Top of INPUT FOR THIS TASK

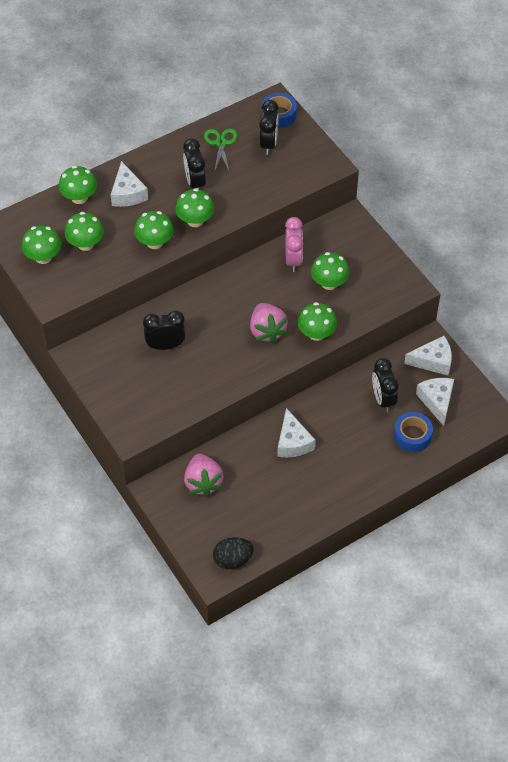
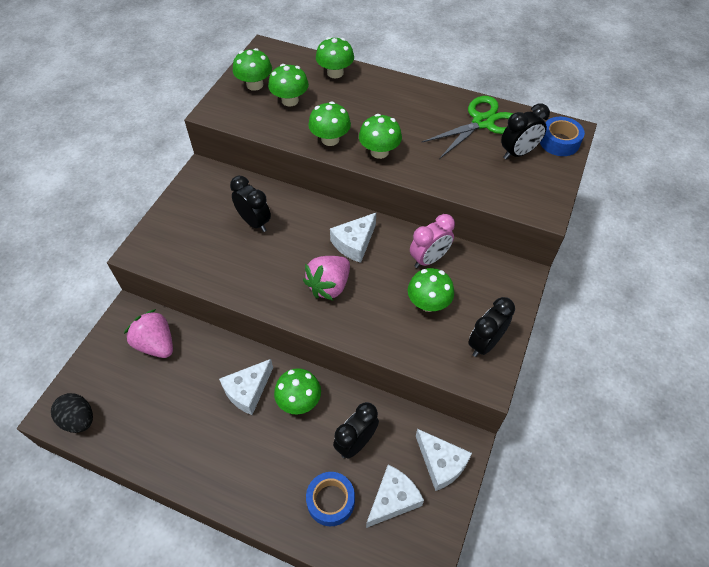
camera: 55 degrees right, 0 degrees up
(128, 193) = (367, 96): white cheese -> white cheese (354, 243)
(195, 183) = (421, 130): black clock -> black clock (485, 343)
(203, 482) = (156, 344): pink strawberry -> pink strawberry turned 90 degrees clockwise
(221, 143) = (483, 122): green scissors -> green scissors, size x1.59
(316, 333) = (358, 328): green mushroom -> green mushroom (299, 401)

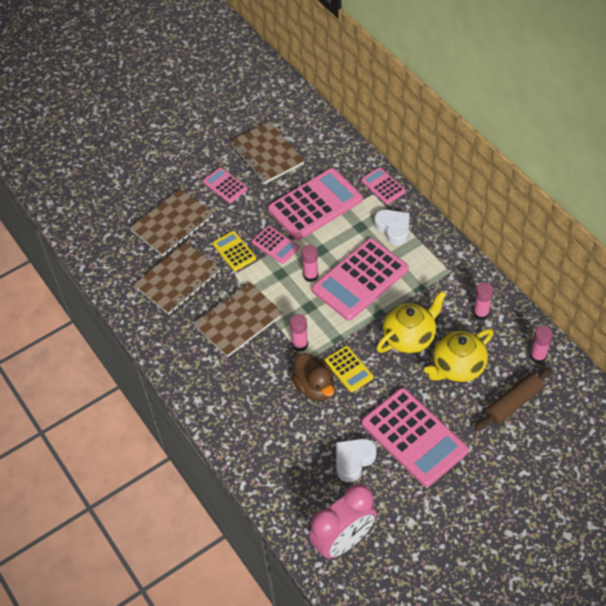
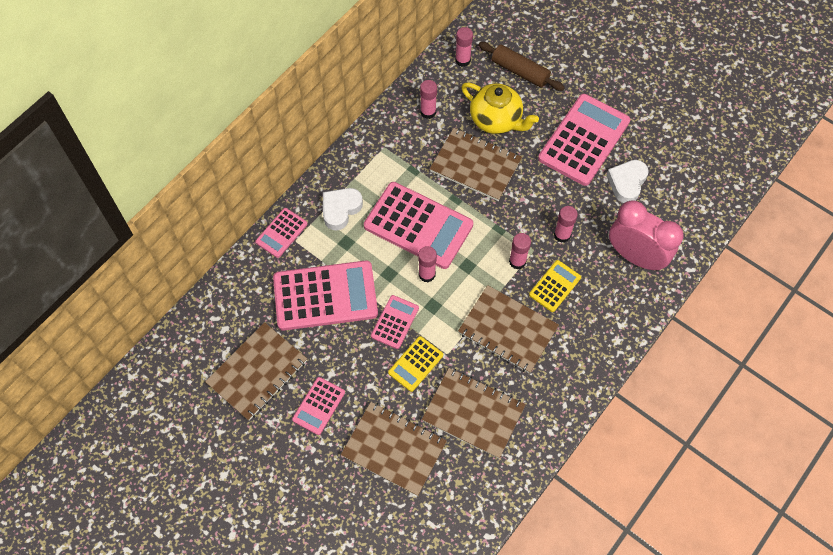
camera: 110 degrees left, 10 degrees up
(314, 387) = (562, 235): brown duck -> pink glue stick
(315, 205) = (325, 296): pink calculator -> pink calculator turned 135 degrees clockwise
(343, 541) = (707, 172): pink clock -> pink clock (635, 256)
(348, 369) = (530, 210): yellow calculator -> yellow calculator (554, 286)
(353, 460) = (627, 183): white heart -> white heart turned 90 degrees clockwise
(410, 337) = (475, 166): yellow teapot -> brown notebook

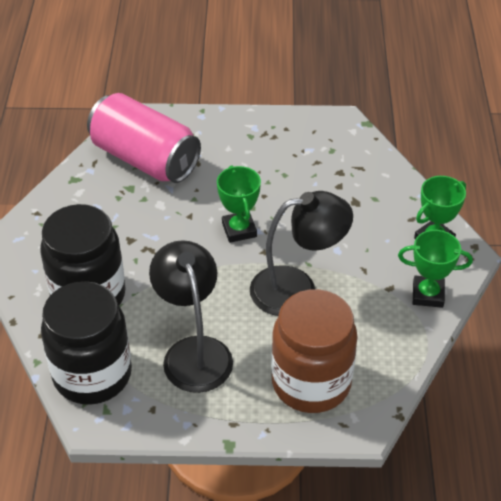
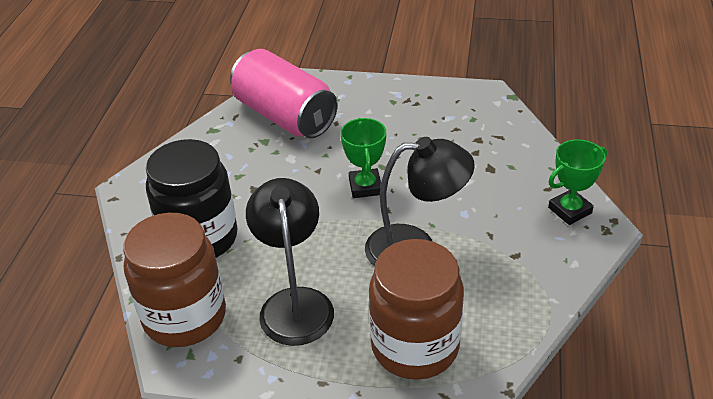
camera: 10 degrees right, 5 degrees down
(92, 374) = (185, 317): black jar -> brown jar
(428, 294) = (556, 265): green trophy -> none

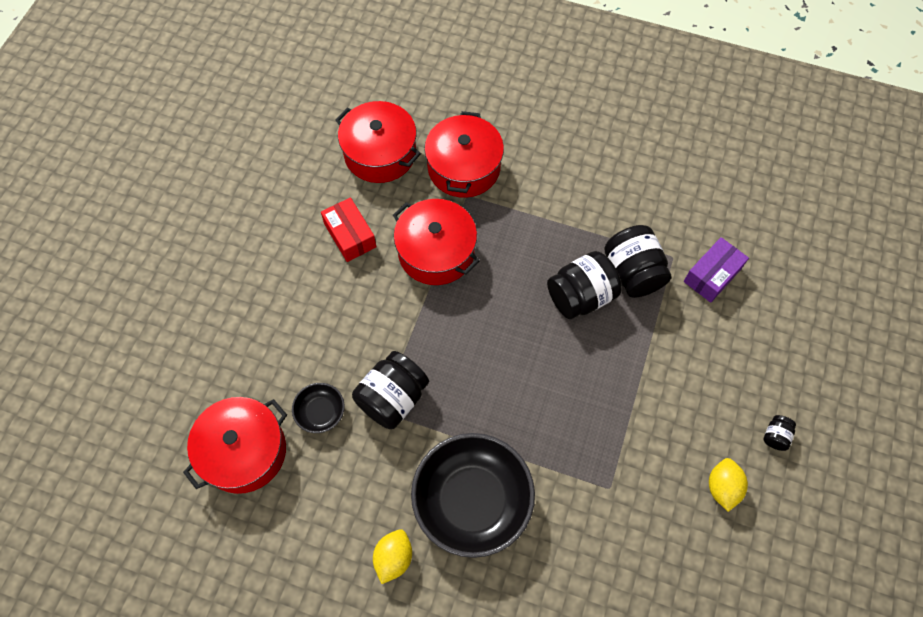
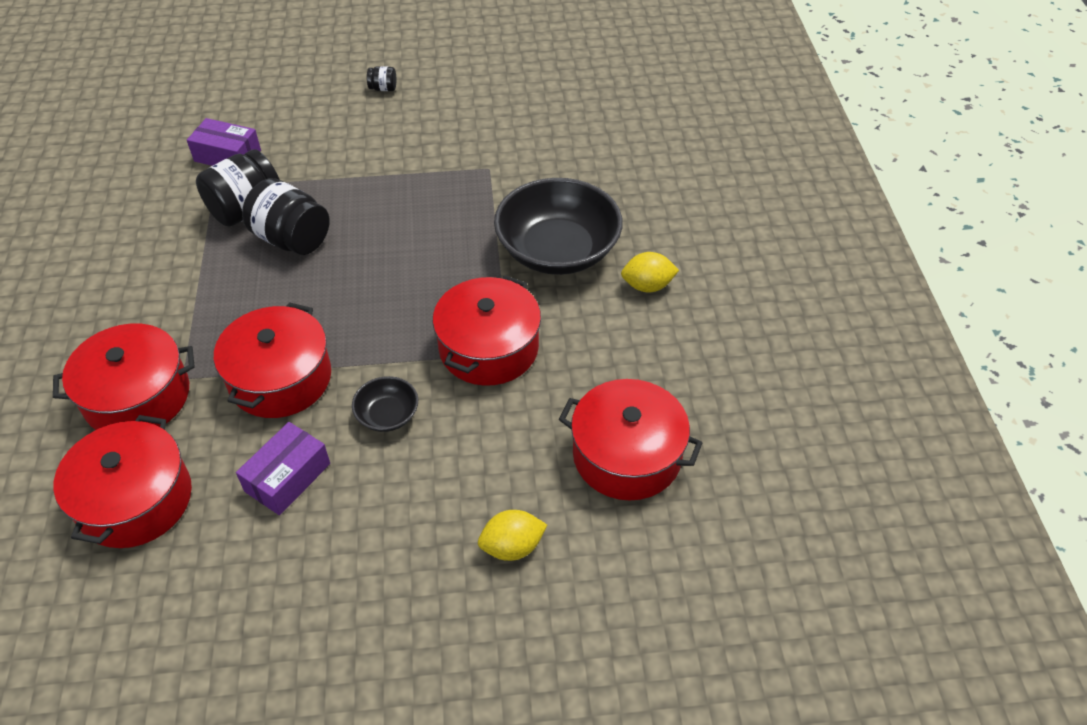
camera: 115 degrees left, 15 degrees down
(320, 412) = (540, 404): black bowl -> black bowl (387, 415)
(350, 235) = (287, 477): red box -> purple box
(392, 398) = (488, 348): black jar -> red pot
(722, 487) = (447, 107): yellow lemon -> yellow lemon (512, 547)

Bottom of INPUT FOR THIS TASK

* **WHAT TO WORK ON**: Set every record down exactly, omitting pictures.

* **EXERCISE RESPONSE**:
camera: 55 degrees right, 0 degrees up
(128, 193) = (367, 96): white cheese -> white cheese (354, 243)
(195, 183) = (421, 130): black clock -> black clock (485, 343)
(203, 482) = (156, 344): pink strawberry -> pink strawberry turned 90 degrees clockwise
(221, 143) = (483, 122): green scissors -> green scissors, size x1.59
(316, 333) = (358, 328): green mushroom -> green mushroom (299, 401)

camera: 110 degrees left, 10 degrees up
(314, 387) = (562, 235): brown duck -> pink glue stick
(315, 205) = (325, 296): pink calculator -> pink calculator turned 135 degrees clockwise
(343, 541) = (707, 172): pink clock -> pink clock (635, 256)
(348, 369) = (530, 210): yellow calculator -> yellow calculator (554, 286)
(353, 460) = (627, 183): white heart -> white heart turned 90 degrees clockwise
(410, 337) = (475, 166): yellow teapot -> brown notebook

camera: 10 degrees right, 5 degrees down
(92, 374) = (185, 317): black jar -> brown jar
(428, 294) = (556, 265): green trophy -> none

camera: 115 degrees left, 15 degrees down
(320, 412) = (540, 404): black bowl -> black bowl (387, 415)
(350, 235) = (287, 477): red box -> purple box
(392, 398) = (488, 348): black jar -> red pot
(722, 487) = (447, 107): yellow lemon -> yellow lemon (512, 547)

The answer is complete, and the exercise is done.